Items from a data source:

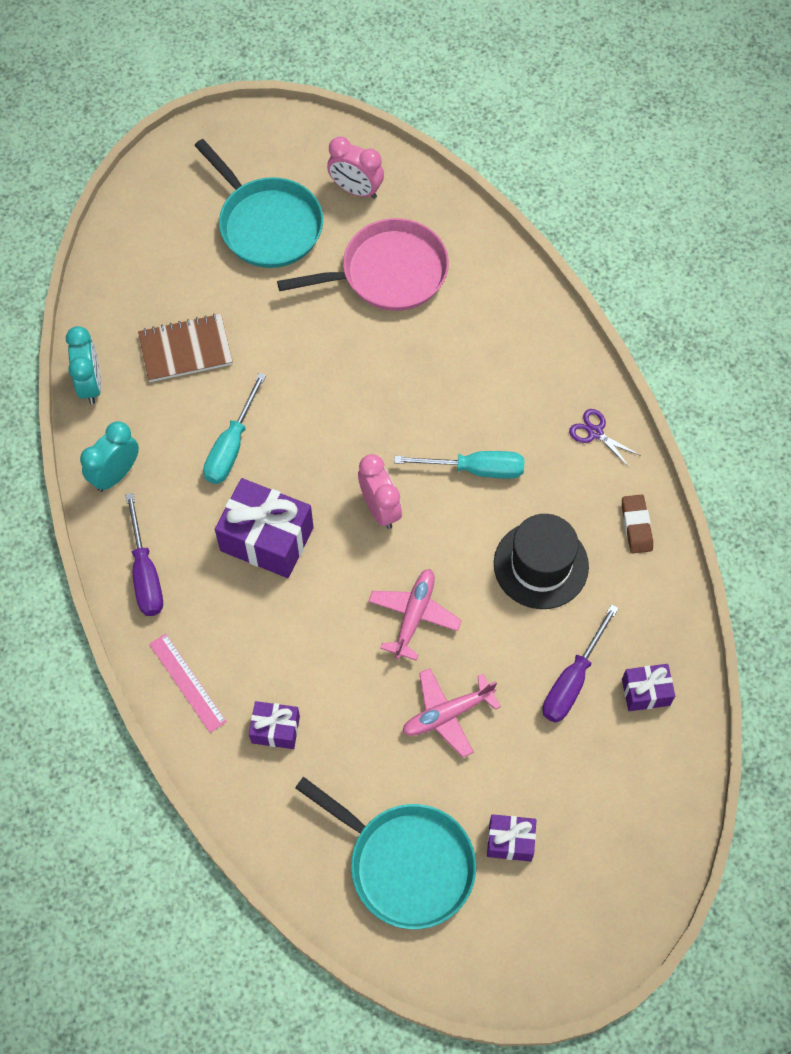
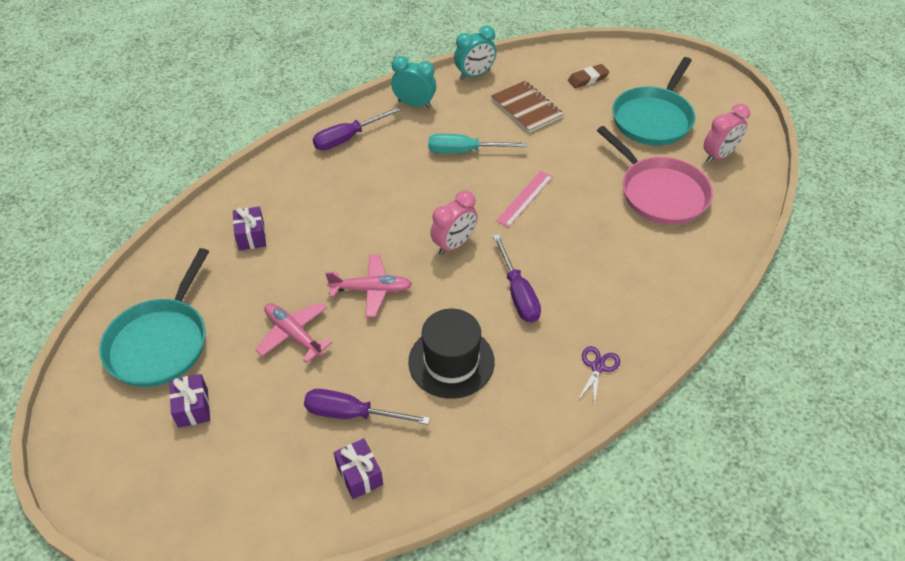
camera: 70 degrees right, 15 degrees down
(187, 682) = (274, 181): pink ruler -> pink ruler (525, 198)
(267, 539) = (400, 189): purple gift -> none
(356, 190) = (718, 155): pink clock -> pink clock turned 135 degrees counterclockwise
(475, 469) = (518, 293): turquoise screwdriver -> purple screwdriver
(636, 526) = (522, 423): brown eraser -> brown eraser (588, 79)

◆ **What you need to do**: Repeat the data exactly. Pictures should not appear.

◆ **Task response**:
camera: 70 degrees right, 15 degrees down
(187, 682) = (274, 181): pink ruler -> pink ruler (525, 198)
(267, 539) = (400, 189): purple gift -> none
(356, 190) = (718, 155): pink clock -> pink clock turned 135 degrees counterclockwise
(475, 469) = (518, 293): turquoise screwdriver -> purple screwdriver
(636, 526) = (522, 423): brown eraser -> brown eraser (588, 79)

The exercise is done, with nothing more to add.